:: Dataset entries ::
● ● ● ●

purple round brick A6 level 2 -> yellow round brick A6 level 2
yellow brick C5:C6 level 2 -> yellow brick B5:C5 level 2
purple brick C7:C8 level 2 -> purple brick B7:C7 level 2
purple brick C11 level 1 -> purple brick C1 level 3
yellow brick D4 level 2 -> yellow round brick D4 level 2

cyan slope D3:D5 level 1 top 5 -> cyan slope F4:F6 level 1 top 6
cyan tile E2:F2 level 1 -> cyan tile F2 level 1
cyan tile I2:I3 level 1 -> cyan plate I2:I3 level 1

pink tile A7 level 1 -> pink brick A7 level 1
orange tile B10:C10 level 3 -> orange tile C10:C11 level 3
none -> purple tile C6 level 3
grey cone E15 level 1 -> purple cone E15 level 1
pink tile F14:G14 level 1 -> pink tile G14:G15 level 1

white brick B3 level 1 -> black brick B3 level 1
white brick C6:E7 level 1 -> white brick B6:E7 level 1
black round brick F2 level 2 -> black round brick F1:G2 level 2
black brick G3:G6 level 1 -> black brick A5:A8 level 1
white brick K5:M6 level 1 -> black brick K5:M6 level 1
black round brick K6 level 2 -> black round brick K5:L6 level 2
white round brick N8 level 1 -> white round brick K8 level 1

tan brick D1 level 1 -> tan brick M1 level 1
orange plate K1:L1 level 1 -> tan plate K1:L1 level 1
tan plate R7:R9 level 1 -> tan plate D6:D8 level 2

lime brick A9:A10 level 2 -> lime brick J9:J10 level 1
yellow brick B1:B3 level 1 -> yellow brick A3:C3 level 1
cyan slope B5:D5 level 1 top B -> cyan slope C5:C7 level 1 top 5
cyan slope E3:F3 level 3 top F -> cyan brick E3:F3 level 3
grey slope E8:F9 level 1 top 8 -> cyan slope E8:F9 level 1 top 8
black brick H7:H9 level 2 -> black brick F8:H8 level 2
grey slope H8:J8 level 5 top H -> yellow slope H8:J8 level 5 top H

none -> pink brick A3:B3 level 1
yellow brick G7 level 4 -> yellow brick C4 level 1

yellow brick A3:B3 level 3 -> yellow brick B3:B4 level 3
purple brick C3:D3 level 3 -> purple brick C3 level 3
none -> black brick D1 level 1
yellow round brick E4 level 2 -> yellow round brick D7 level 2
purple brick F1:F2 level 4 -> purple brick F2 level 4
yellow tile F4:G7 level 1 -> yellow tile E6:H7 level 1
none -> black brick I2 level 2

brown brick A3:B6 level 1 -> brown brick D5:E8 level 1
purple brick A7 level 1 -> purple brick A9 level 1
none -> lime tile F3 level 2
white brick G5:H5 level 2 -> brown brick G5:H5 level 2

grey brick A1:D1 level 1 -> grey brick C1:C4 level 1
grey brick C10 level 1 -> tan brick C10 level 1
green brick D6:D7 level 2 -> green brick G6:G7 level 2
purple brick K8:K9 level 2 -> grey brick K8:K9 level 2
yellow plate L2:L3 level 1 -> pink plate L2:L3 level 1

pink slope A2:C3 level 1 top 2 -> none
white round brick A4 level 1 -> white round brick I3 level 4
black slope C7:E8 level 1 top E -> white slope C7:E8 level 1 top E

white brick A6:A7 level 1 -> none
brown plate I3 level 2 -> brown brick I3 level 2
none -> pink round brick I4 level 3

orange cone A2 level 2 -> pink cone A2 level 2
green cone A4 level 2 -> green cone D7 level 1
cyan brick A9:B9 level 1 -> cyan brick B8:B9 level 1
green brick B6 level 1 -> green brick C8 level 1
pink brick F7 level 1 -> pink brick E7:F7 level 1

● ● ● ●

:: Exercise details ::
Your answer should be only a number: how many lines in the records hold the word "brown".

:: Exercise response ::
3